§ **TASK GOAL**: Print the data exactly as it appears, keeping every word.
**** INPUT DATA
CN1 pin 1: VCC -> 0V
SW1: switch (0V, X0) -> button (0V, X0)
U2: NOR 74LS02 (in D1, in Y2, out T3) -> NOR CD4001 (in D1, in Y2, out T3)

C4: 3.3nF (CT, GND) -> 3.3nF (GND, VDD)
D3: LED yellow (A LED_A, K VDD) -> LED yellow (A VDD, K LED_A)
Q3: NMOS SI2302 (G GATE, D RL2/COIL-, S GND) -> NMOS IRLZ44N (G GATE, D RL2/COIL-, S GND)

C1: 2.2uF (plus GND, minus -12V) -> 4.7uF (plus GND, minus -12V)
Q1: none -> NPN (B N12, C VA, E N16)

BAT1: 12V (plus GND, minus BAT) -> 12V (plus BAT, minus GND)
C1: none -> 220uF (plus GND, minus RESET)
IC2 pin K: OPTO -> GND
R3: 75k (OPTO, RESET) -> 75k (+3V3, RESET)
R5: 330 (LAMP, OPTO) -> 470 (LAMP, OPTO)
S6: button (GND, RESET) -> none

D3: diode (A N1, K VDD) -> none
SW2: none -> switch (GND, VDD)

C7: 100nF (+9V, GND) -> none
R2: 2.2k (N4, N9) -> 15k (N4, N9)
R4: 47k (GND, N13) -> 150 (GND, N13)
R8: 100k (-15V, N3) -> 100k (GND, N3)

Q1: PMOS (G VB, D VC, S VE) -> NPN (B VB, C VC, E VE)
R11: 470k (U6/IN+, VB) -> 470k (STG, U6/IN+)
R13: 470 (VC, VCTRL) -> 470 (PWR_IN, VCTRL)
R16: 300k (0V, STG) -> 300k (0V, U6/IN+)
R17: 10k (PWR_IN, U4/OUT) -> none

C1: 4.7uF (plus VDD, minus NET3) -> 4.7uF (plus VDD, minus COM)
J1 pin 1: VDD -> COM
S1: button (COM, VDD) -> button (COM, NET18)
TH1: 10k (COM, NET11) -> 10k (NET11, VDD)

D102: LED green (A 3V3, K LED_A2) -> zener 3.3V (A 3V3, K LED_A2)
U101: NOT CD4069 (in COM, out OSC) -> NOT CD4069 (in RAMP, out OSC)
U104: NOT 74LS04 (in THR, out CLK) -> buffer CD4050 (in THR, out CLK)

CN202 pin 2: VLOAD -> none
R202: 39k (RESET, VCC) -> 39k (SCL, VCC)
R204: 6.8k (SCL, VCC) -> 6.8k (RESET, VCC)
********
§ **RESPONSE TO THIS TASK**:
CN1 pin 1: VCC -> 0V
SW1: switch (0V, X0) -> button (0V, X0)
U2: NOR 74LS02 (in D1, in Y2, out T3) -> NOR CD4001 (in D1, in Y2, out T3)

C4: 3.3nF (CT, GND) -> 3.3nF (GND, VDD)
D3: LED yellow (A LED_A, K VDD) -> LED yellow (A VDD, K LED_A)
Q3: NMOS SI2302 (G GATE, D RL2/COIL-, S GND) -> NMOS IRLZ44N (G GATE, D RL2/COIL-, S GND)

C1: 2.2uF (plus GND, minus -12V) -> 4.7uF (plus GND, minus -12V)
Q1: none -> NPN (B N12, C VA, E N16)

BAT1: 12V (plus GND, minus BAT) -> 12V (plus BAT, minus GND)
C1: none -> 220uF (plus GND, minus RESET)
IC2 pin K: OPTO -> GND
R3: 75k (OPTO, RESET) -> 75k (+3V3, RESET)
R5: 330 (LAMP, OPTO) -> 470 (LAMP, OPTO)
S6: button (GND, RESET) -> none

D3: diode (A N1, K VDD) -> none
SW2: none -> switch (GND, VDD)

C7: 100nF (+9V, GND) -> none
R2: 2.2k (N4, N9) -> 15k (N4, N9)
R4: 47k (GND, N13) -> 150 (GND, N13)
R8: 100k (-15V, N3) -> 100k (GND, N3)

Q1: PMOS (G VB, D VC, S VE) -> NPN (B VB, C VC, E VE)
R11: 470k (U6/IN+, VB) -> 470k (STG, U6/IN+)
R13: 470 (VC, VCTRL) -> 470 (PWR_IN, VCTRL)
R16: 300k (0V, STG) -> 300k (0V, U6/IN+)
R17: 10k (PWR_IN, U4/OUT) -> none

C1: 4.7uF (plus VDD, minus NET3) -> 4.7uF (plus VDD, minus COM)
J1 pin 1: VDD -> COM
S1: button (COM, VDD) -> button (COM, NET18)
TH1: 10k (COM, NET11) -> 10k (NET11, VDD)

D102: LED green (A 3V3, K LED_A2) -> zener 3.3V (A 3V3, K LED_A2)
U101: NOT CD4069 (in COM, out OSC) -> NOT CD4069 (in RAMP, out OSC)
U104: NOT 74LS04 (in THR, out CLK) -> buffer CD4050 (in THR, out CLK)

CN202 pin 2: VLOAD -> none
R202: 39k (RESET, VCC) -> 39k (SCL, VCC)
R204: 6.8k (SCL, VCC) -> 6.8k (RESET, VCC)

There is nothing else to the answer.